The required output is a verbatim transcription of the listing, pictures excluded.

= = = = =

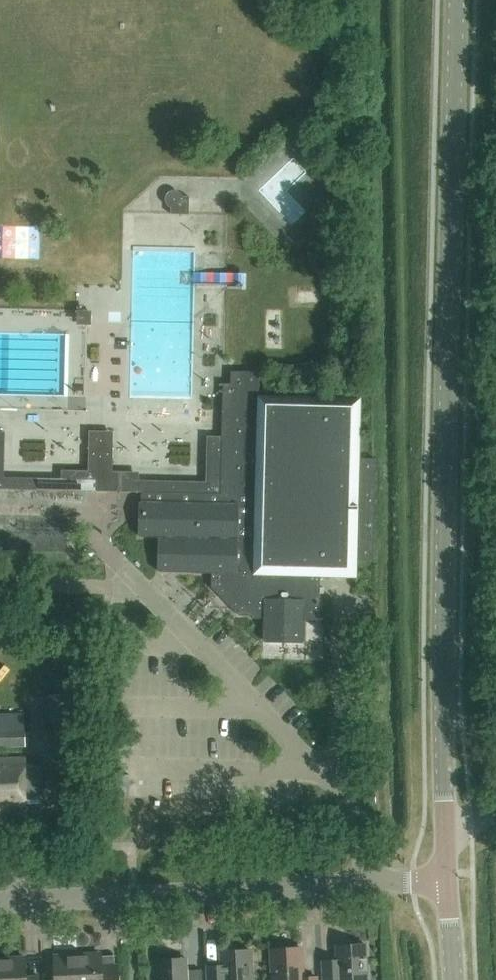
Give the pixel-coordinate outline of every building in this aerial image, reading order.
[(169,207),(171,208),(171,215),(189,215),(190,196),(183,196),(182,194),(180,193),(178,191),(175,191),(172,191),(170,192),(168,193),(167,195),(166,197),(165,200),(166,203),(167,205),(169,207)] [(92,326),(92,311),(78,311),(77,325),(92,326)] [(160,572),(188,573),(212,574),(212,587),(240,616),(253,616),(253,619),(264,619),(264,640),(305,641),(305,620),(320,620),(321,576),(356,577),(357,561),(374,562),(376,459),(359,459),(361,399),(260,396),(260,372),(231,372),(231,384),(224,384),(221,494),(142,492),(141,537),(161,538),(160,572)] [(12,450),(10,427),(0,428),(0,451),(12,450)] [(92,462),(110,463),(111,434),(92,434),(92,462)] [(135,474),(100,473),(100,490),(112,490),(112,492),(135,492),(135,491),(146,491),(146,482),(135,482),(135,474)] [(0,726),(0,747),(25,746),(24,726),(0,726)] [(43,798),(41,765),(25,766),(24,759),(0,761),(0,810),(10,810),(10,805),(27,805),(27,799),(43,798)] [(366,945),(337,946),(338,965),(323,966),(324,979),(368,979),(366,945)] [(317,977),(303,978),(301,948),(272,949),(274,979),(318,979),(317,977)] [(251,950),(221,952),(222,971),(207,972),(208,979),(253,979),(251,950)] [(79,979),(116,979),(116,972),(103,973),(102,953),(78,955),(79,979)] [(78,955),(54,956),(56,979),(54,979),(79,979),(78,955)] [(39,976),(27,976),(26,957),(2,958),(4,979),(39,979),(39,976)] [(202,970),(187,971),(186,962),(160,963),(161,979),(203,979),(202,970)]
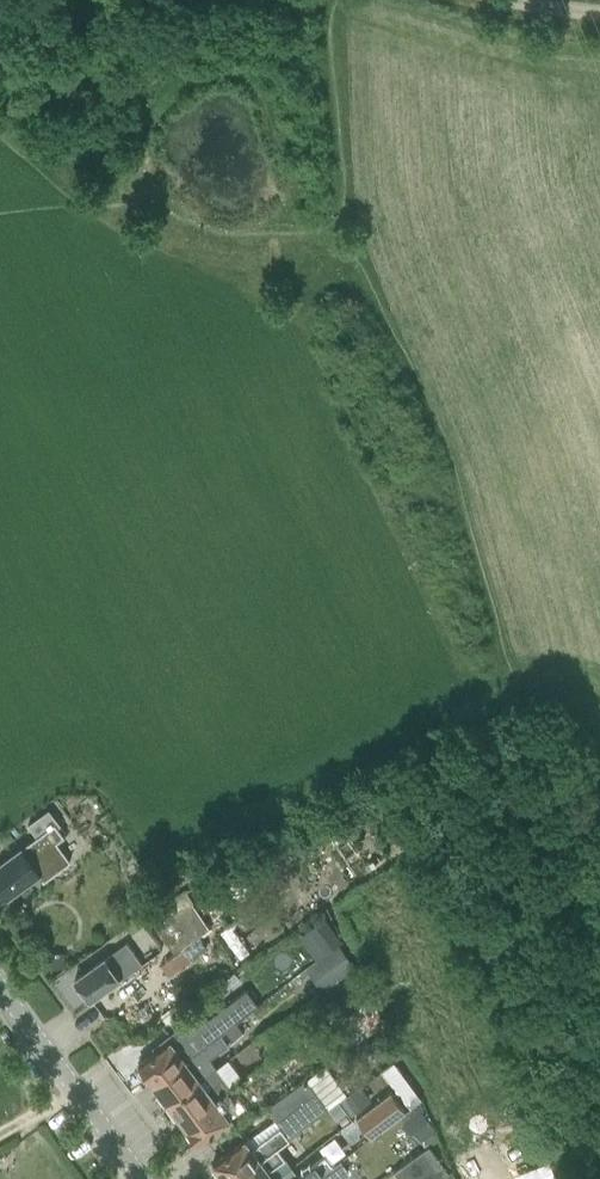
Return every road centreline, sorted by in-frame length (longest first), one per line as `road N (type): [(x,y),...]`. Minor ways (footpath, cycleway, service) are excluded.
road 1 (track): [(0,122),(51,147),(103,133),(193,73),(230,71),(257,83),(288,170),(288,227),(229,229),(162,212)]
road 2 (track): [(288,227),(342,225),(341,0)]
road 3 (tertiary): [(146,1178),(0,983)]

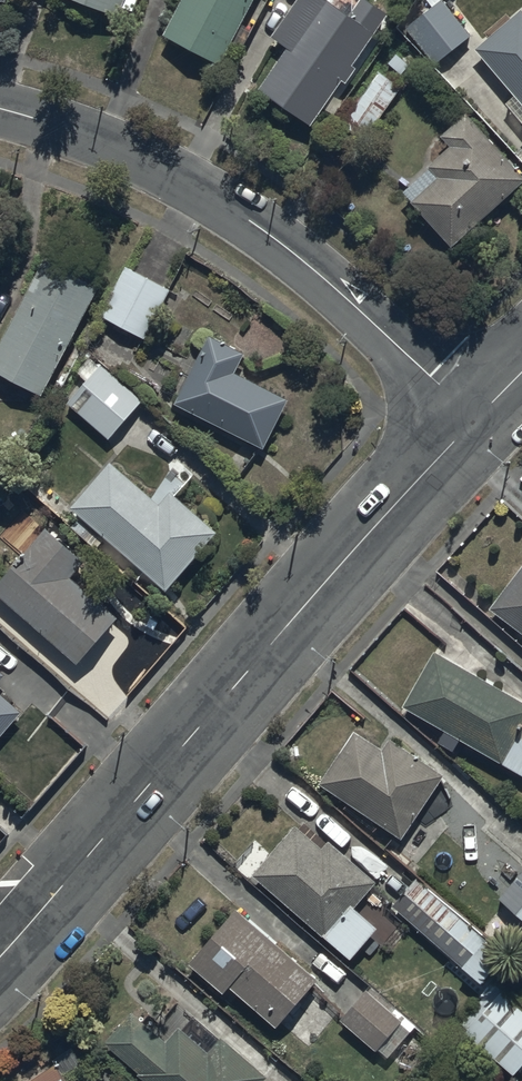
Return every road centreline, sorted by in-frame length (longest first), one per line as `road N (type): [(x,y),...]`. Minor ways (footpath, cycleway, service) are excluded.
road 1 (tertiary): [(0,971),(474,421)]
road 2 (residential): [(474,421),(260,227),(114,146),(0,111)]

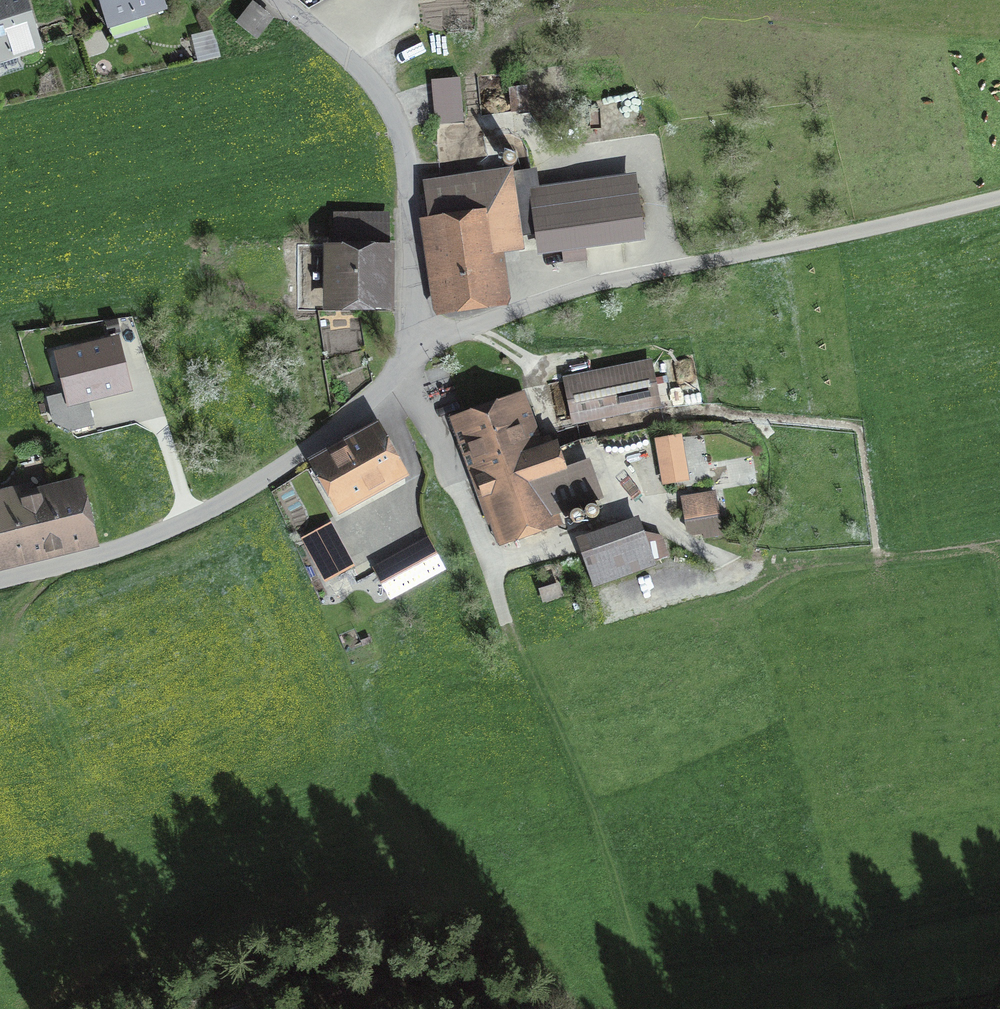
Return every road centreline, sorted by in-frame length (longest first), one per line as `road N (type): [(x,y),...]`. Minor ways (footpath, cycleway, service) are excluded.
road 1 (unclassified): [(999,198),(602,282),(420,351)]
road 2 (unclassified): [(0,581),(189,521),(335,428),(420,351)]
road 3 (track): [(491,569),(613,893),(630,1008)]
road 4 (unclassified): [(420,351),(397,135),(370,83),(269,0)]
road 5 (track): [(542,1008),(465,986),(362,978),(288,1008)]
road 6 (track): [(999,991),(863,1008)]

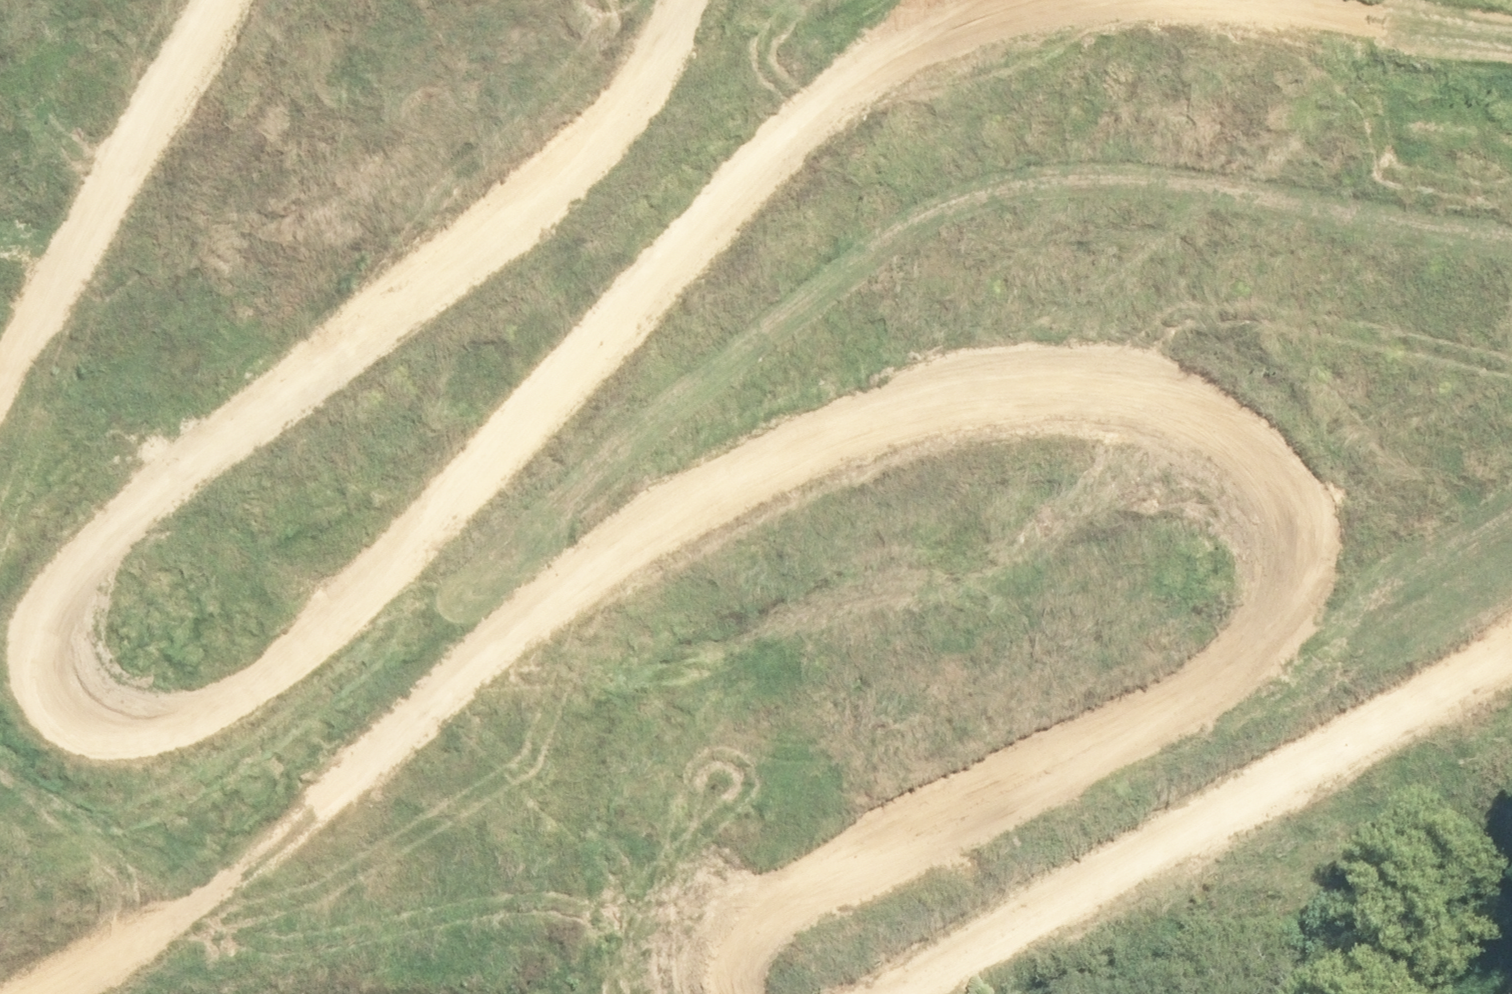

= = = = =

* YOUR SOLUTION *
Give the pixel-coordinate outline of every building in this aerial image, reading order.
[(169,207),(171,208),(171,215),(189,215),(190,196),(183,196),(182,194),(180,193),(178,191),(175,191),(172,191),(170,192),(168,193),(167,195),(166,197),(165,200),(166,203),(167,205),(169,207)] [(92,326),(92,311),(78,311),(77,325),(92,326)] [(160,572),(188,573),(212,574),(212,587),(240,616),(253,616),(253,619),(264,619),(264,640),(305,641),(305,620),(320,620),(321,576),(356,577),(357,561),(374,562),(376,459),(359,459),(361,399),(260,396),(260,372),(231,372),(231,384),(224,384),(221,494),(142,492),(141,537),(161,538),(160,572)] [(12,450),(10,427),(0,428),(0,451),(12,450)] [(92,462),(110,463),(111,434),(92,434),(92,462)] [(135,474),(100,473),(100,490),(112,490),(112,492),(135,492),(135,491),(146,491),(146,482),(135,482),(135,474)] [(0,726),(0,747),(25,746),(24,726),(0,726)] [(43,798),(41,765),(25,766),(24,759),(0,761),(0,810),(10,810),(10,805),(27,805),(27,799),(43,798)] [(366,945),(337,946),(338,965),(323,966),(324,979),(368,979),(366,945)] [(317,977),(303,978),(301,948),(272,949),(274,979),(318,979),(317,977)] [(251,950),(221,952),(222,971),(207,972),(208,979),(253,979),(251,950)] [(79,979),(116,979),(116,972),(103,973),(102,953),(78,955),(79,979)] [(78,955),(54,956),(56,979),(54,979),(79,979),(78,955)] [(39,976),(27,976),(26,957),(2,958),(4,979),(39,979),(39,976)] [(202,970),(187,971),(186,962),(160,963),(161,979),(203,979),(202,970)]
Return every road centreline, sorted by in-frame length (longest first), one per line as `road N (type): [(x,y),...]`. Minor ways (footpath, cycleway, service) are excluded.
road 1 (track): [(0,122),(51,147),(103,133),(193,73),(230,71),(257,83),(288,170),(288,227),(229,229),(162,212)]
road 2 (track): [(288,227),(342,225),(341,0)]
road 3 (tertiary): [(146,1178),(0,983)]

Return every road centreline, sorted by in-frame length (longest first), one per line as `road N (type): [(x,y),...]`. Minor ways (footpath, cycleway, service) are excluded.
road 1 (tertiary): [(0,971),(474,421)]
road 2 (residential): [(474,421),(260,227),(114,146),(0,111)]

Return every road centreline, sorted by in-frame length (longest first), one per line as `road N (type): [(x,y),...]`. Minor ways (footpath, cycleway, service) are excluded.
road 1 (unclassified): [(999,198),(602,282),(420,351)]
road 2 (unclassified): [(0,581),(189,521),(335,428),(420,351)]
road 3 (track): [(491,569),(613,893),(630,1008)]
road 4 (unclassified): [(420,351),(397,135),(370,83),(269,0)]
road 5 (track): [(542,1008),(465,986),(362,978),(288,1008)]
road 6 (track): [(999,991),(863,1008)]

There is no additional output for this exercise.